• THE PROBLEM: Using the records below, write out again exactly the lines that begin at the line containing "purple spool [83,206,165,251]" and end at the line containing "camera: 95 degrees right, 5 degrees down", and no other lines.

• DATA TO EXAMINE:
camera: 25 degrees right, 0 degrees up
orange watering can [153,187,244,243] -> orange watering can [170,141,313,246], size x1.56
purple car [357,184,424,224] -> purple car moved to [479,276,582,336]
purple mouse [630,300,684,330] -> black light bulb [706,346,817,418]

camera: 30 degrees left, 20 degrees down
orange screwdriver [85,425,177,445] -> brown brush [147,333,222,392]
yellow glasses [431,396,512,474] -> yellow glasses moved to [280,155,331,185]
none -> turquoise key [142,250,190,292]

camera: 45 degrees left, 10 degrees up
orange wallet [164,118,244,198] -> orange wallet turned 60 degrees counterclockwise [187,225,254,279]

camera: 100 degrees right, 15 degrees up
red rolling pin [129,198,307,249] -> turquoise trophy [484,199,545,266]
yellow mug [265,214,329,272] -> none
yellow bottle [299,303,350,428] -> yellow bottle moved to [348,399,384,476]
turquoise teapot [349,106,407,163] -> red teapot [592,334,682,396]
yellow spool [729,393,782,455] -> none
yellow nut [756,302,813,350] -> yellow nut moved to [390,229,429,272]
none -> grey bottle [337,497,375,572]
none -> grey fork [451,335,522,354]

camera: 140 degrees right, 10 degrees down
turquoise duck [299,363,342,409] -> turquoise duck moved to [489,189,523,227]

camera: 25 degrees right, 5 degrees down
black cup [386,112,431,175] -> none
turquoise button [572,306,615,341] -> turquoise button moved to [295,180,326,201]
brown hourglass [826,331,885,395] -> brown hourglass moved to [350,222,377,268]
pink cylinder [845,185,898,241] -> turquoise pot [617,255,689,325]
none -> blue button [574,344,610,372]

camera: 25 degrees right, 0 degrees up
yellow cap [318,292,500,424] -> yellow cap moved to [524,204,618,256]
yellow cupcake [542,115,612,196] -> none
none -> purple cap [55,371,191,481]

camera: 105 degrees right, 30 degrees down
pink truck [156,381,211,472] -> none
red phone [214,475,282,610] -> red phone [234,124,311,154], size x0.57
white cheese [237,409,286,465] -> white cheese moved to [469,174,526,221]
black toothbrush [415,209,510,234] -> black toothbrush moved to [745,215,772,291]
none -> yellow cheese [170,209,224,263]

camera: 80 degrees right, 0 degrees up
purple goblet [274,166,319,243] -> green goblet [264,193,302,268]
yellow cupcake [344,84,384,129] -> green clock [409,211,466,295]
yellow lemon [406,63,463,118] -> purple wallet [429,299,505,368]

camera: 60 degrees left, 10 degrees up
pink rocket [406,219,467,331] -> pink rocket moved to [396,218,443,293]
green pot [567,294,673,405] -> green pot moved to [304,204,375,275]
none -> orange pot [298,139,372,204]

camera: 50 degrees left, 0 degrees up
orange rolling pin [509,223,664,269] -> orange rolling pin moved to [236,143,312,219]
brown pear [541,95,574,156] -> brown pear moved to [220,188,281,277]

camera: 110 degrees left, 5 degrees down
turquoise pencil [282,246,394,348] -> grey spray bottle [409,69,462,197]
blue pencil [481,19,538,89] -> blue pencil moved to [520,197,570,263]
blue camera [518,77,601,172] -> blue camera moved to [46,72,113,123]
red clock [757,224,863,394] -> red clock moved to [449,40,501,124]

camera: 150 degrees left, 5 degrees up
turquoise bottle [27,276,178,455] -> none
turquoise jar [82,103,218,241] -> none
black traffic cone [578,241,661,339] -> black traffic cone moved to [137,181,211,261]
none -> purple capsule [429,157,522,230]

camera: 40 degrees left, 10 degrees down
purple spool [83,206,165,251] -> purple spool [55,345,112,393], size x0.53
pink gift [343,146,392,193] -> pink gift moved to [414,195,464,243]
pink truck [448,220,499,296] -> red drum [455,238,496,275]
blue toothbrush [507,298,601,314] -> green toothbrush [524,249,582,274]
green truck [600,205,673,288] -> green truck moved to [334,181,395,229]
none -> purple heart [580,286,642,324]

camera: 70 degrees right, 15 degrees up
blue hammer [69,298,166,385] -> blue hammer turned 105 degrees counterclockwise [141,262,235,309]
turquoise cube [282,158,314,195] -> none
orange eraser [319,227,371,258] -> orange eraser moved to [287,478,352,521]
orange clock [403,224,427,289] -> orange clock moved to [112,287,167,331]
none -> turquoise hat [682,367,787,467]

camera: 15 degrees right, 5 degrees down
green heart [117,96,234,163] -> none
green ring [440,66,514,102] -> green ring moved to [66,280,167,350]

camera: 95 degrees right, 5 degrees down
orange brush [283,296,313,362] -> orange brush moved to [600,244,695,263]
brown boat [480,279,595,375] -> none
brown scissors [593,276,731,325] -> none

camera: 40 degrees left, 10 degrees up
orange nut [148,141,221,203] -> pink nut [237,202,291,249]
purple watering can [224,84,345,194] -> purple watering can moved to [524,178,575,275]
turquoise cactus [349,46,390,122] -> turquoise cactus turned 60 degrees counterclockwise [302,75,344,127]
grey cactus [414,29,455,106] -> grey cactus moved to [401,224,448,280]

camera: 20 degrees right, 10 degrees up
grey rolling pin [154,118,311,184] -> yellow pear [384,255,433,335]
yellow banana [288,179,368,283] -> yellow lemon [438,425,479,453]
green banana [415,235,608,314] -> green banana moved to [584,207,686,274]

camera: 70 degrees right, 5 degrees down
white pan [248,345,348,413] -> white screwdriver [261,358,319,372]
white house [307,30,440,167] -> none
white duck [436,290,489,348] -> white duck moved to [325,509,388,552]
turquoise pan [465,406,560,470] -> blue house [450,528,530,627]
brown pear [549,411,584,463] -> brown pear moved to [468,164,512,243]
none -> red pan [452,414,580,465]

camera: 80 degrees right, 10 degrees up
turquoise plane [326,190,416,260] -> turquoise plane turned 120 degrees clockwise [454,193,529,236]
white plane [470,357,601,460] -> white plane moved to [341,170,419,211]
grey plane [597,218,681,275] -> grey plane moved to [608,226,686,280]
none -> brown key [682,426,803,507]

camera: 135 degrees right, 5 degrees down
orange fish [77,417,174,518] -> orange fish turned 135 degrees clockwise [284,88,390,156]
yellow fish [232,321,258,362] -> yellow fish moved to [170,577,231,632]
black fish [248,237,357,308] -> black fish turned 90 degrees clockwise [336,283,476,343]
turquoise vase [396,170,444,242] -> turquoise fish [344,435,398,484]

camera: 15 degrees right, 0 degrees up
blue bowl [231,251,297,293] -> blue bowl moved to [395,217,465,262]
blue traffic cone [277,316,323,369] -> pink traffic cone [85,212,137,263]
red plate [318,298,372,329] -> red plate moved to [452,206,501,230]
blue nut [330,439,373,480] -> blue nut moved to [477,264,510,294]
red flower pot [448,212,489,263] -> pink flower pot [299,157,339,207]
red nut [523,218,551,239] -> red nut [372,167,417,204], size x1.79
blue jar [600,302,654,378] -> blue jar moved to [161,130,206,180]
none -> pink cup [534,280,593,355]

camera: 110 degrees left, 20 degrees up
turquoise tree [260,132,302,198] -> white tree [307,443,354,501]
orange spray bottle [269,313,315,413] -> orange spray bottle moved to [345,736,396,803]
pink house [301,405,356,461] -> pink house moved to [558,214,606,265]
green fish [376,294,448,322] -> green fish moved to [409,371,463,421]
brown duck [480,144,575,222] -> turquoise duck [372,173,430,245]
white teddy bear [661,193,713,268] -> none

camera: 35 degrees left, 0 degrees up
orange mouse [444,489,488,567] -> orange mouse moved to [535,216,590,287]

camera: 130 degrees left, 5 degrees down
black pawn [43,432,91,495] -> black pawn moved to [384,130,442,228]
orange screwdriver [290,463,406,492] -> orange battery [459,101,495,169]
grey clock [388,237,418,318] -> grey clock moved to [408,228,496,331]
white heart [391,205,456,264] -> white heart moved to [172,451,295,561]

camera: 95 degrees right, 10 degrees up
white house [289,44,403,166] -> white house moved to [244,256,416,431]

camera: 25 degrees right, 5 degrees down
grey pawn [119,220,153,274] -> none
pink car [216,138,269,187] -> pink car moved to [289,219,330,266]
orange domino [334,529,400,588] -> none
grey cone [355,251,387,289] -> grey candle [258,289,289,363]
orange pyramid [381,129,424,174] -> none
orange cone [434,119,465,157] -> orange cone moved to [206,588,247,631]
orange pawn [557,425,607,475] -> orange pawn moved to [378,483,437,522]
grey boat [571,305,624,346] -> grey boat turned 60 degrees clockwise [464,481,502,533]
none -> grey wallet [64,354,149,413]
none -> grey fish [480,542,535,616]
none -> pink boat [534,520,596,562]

• WRITTEN RESPONSE:
purple spool [83,206,165,251] -> purple spool [55,345,112,393], size x0.53
pink gift [343,146,392,193] -> pink gift moved to [414,195,464,243]
pink truck [448,220,499,296] -> red drum [455,238,496,275]
blue toothbrush [507,298,601,314] -> green toothbrush [524,249,582,274]
green truck [600,205,673,288] -> green truck moved to [334,181,395,229]
none -> purple heart [580,286,642,324]

camera: 70 degrees right, 15 degrees up
blue hammer [69,298,166,385] -> blue hammer turned 105 degrees counterclockwise [141,262,235,309]
turquoise cube [282,158,314,195] -> none
orange eraser [319,227,371,258] -> orange eraser moved to [287,478,352,521]
orange clock [403,224,427,289] -> orange clock moved to [112,287,167,331]
none -> turquoise hat [682,367,787,467]

camera: 15 degrees right, 5 degrees down
green heart [117,96,234,163] -> none
green ring [440,66,514,102] -> green ring moved to [66,280,167,350]

camera: 95 degrees right, 5 degrees down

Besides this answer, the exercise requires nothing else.